Within the entries below, find the portion that opens with the line containing "yellow mug: [42,186,121,252]" and closes with the line containing "pink pot: [305,94,383,163]". Retype that portion exactly and only.

* [Data excerpts]
##############################

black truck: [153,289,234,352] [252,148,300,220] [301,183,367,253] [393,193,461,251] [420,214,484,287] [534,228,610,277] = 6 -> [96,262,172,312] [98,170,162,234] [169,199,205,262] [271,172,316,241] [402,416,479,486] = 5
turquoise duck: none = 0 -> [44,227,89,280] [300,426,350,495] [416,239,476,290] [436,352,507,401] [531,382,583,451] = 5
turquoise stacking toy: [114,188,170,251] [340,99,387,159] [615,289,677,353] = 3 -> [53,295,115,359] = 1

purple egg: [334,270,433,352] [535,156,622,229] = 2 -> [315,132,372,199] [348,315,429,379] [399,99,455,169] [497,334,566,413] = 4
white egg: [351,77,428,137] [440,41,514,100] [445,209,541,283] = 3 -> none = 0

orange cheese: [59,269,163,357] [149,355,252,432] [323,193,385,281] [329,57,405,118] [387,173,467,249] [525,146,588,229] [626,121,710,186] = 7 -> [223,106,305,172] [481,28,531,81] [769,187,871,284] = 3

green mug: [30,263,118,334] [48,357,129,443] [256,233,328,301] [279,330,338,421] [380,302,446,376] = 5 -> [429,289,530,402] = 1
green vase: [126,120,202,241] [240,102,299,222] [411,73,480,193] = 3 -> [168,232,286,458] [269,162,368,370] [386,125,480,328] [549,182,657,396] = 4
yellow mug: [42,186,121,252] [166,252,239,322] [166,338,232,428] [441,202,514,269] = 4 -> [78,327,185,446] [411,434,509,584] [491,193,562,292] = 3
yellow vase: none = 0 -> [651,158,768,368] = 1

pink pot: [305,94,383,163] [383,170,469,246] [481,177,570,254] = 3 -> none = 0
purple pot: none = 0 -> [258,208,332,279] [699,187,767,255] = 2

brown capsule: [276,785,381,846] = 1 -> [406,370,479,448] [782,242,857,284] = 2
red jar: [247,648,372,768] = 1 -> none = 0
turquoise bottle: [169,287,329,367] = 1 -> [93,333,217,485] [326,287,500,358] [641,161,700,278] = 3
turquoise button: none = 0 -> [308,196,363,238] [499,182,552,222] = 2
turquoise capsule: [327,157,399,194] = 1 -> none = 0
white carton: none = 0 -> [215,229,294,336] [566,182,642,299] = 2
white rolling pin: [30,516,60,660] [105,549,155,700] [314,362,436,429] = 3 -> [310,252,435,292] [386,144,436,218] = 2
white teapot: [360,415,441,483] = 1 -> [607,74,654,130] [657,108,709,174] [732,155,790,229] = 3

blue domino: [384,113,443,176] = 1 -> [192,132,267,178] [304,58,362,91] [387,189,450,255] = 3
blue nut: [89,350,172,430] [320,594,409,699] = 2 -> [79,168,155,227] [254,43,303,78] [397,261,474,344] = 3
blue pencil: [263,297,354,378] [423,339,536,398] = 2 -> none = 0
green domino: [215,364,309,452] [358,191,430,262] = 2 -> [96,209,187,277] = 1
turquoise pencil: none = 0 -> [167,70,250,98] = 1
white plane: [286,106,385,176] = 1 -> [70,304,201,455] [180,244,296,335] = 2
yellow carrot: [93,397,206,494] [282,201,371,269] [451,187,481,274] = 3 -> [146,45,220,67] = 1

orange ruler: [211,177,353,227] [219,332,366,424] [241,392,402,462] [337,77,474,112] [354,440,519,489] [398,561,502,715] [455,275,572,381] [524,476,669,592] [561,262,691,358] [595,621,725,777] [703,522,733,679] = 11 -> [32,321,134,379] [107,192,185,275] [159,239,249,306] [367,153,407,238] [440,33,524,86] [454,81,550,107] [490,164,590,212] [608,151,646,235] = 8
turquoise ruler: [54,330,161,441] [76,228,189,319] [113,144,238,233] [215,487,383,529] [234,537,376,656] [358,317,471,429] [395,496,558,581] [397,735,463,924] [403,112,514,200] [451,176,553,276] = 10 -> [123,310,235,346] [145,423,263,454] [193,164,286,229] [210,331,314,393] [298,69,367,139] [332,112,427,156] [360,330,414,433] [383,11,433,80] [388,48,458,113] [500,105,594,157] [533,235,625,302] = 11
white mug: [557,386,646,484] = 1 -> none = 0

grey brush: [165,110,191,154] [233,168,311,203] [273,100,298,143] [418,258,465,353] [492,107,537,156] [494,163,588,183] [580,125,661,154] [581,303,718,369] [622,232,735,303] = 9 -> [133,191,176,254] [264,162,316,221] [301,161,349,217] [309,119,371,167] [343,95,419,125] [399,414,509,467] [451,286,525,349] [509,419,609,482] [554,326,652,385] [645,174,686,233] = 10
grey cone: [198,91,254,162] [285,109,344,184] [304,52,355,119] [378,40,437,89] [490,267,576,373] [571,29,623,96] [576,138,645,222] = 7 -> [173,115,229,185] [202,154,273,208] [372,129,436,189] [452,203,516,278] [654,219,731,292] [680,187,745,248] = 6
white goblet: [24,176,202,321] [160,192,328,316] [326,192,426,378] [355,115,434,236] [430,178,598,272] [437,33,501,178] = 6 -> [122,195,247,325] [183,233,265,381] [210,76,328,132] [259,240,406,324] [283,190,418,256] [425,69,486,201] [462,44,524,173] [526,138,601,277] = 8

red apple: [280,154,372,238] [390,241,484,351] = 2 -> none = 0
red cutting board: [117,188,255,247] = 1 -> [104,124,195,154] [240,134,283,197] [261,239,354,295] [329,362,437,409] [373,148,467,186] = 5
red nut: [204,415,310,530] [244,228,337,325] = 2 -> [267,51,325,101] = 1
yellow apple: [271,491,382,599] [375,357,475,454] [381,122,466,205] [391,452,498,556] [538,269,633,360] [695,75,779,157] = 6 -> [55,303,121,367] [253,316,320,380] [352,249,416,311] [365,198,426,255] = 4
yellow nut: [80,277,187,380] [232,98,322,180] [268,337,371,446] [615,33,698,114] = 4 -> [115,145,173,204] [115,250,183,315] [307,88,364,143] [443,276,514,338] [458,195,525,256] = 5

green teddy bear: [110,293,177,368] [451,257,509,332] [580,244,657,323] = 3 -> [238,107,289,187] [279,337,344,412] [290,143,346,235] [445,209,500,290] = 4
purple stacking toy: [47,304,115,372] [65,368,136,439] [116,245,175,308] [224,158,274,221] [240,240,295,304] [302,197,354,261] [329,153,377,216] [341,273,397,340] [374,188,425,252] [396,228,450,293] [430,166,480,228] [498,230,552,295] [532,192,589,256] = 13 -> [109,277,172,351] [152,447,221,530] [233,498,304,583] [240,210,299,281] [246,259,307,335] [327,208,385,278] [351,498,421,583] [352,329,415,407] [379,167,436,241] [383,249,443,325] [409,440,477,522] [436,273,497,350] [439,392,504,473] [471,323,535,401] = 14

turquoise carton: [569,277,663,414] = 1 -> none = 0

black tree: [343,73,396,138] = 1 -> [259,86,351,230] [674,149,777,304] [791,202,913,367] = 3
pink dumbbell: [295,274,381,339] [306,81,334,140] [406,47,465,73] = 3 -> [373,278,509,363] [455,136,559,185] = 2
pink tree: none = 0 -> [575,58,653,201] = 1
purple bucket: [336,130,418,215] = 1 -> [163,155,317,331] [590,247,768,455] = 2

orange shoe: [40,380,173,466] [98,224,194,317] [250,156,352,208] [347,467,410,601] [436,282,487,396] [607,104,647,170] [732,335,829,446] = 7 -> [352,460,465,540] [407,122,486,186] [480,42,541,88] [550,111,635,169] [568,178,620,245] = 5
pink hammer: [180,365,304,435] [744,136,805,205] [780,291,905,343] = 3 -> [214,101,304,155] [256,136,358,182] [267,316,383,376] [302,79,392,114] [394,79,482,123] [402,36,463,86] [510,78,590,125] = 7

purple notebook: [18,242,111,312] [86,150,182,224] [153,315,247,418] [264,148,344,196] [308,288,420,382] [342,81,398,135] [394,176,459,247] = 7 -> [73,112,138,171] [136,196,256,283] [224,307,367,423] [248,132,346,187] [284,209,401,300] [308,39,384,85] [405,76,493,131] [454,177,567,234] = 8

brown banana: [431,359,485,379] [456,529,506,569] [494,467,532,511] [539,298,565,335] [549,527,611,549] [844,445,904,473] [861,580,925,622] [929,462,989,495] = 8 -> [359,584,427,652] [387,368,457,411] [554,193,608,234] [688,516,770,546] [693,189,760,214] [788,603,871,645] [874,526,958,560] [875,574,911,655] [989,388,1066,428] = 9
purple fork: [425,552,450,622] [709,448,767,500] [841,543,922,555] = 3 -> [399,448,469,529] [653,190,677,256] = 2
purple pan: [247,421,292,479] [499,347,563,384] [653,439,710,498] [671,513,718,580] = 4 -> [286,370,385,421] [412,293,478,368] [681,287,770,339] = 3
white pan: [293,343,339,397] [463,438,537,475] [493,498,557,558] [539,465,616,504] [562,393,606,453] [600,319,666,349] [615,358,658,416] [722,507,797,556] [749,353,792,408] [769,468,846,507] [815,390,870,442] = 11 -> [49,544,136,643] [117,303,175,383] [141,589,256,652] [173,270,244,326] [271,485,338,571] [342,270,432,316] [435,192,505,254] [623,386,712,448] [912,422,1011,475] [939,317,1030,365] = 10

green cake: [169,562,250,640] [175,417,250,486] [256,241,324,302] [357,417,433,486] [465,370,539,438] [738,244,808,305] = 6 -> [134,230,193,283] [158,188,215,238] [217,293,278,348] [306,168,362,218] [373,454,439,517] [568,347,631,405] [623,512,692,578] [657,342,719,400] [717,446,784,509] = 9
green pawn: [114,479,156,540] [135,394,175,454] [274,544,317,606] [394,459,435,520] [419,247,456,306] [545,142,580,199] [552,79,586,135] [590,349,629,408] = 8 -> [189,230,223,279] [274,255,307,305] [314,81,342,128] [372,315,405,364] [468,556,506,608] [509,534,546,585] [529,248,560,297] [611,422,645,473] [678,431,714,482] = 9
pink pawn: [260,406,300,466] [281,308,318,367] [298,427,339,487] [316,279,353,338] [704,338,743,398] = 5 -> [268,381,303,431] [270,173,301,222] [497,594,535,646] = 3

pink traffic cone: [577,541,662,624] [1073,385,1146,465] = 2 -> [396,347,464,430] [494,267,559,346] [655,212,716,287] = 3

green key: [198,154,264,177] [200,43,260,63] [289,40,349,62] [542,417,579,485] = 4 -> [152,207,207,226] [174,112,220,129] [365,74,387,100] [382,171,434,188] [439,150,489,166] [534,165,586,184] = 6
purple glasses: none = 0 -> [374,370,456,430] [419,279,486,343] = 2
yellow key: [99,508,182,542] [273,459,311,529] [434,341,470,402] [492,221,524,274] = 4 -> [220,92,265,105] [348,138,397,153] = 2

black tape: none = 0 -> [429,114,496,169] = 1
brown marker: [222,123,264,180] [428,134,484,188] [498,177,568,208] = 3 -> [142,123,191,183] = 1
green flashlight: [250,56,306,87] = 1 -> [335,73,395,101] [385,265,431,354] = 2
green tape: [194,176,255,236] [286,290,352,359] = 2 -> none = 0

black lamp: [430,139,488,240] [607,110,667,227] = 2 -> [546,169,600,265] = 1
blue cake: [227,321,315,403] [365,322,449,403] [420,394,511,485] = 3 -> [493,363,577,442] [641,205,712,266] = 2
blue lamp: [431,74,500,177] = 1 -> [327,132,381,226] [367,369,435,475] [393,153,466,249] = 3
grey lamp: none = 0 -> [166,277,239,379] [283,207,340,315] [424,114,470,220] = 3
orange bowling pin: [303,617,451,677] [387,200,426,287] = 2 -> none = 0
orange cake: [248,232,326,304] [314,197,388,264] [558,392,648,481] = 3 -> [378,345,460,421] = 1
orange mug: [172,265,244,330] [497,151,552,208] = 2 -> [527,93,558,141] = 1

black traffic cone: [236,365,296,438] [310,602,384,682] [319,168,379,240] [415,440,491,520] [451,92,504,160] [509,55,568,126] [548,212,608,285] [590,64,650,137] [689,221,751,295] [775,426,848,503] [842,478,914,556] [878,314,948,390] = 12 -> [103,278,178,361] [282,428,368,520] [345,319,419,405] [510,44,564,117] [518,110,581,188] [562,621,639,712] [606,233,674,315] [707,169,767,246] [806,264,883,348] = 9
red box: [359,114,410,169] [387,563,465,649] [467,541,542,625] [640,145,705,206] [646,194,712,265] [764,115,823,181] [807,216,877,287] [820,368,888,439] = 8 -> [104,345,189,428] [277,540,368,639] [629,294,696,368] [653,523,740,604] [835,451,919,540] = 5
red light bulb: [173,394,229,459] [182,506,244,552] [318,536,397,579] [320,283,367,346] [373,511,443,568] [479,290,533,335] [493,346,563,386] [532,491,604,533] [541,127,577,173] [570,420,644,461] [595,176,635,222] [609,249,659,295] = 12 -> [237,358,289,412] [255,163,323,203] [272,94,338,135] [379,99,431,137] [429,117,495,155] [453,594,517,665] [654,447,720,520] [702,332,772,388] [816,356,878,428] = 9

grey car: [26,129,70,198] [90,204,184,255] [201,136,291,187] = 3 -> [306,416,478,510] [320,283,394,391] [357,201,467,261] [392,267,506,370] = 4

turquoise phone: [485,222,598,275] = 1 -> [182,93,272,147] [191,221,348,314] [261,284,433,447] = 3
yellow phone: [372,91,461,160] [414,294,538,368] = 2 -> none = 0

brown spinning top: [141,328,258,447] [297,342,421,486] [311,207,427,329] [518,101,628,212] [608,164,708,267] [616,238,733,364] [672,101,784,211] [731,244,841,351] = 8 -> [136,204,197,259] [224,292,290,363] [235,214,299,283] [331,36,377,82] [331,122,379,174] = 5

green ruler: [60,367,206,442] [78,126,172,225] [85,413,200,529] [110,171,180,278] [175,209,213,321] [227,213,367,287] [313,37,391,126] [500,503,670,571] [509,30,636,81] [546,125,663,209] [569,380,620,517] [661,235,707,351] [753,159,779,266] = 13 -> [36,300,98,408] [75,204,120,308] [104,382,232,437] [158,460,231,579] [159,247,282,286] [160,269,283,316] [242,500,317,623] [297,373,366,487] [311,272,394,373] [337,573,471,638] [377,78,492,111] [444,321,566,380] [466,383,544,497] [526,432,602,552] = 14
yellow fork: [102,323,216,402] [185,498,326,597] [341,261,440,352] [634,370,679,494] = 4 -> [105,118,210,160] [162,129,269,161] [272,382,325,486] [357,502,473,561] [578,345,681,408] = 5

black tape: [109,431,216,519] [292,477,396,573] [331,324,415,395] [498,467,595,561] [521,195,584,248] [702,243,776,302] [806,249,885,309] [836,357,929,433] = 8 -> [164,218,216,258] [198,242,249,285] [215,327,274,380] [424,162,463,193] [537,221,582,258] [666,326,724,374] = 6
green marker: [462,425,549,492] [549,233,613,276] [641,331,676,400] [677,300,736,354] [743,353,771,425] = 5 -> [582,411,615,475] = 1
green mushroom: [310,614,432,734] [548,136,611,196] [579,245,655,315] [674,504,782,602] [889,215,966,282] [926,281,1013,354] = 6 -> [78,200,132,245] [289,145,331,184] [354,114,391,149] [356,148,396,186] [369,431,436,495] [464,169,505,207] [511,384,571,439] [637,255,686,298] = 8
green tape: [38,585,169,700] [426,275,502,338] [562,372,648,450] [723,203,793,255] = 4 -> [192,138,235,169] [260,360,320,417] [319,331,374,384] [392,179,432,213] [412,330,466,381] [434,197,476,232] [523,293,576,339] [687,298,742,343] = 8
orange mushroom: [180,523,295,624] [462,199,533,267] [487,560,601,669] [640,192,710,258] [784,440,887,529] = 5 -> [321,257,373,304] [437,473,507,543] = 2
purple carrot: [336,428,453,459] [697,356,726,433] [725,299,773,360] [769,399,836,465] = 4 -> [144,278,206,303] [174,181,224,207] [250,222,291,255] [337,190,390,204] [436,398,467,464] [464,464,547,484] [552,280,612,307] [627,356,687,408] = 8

##############################

* [Answer space]
yellow mug: [42,186,121,252] [166,252,239,322] [166,338,232,428] [441,202,514,269] = 4 -> [78,327,185,446] [411,434,509,584] [491,193,562,292] = 3
yellow vase: none = 0 -> [651,158,768,368] = 1

pink pot: [305,94,383,163] [383,170,469,246] [481,177,570,254] = 3 -> none = 0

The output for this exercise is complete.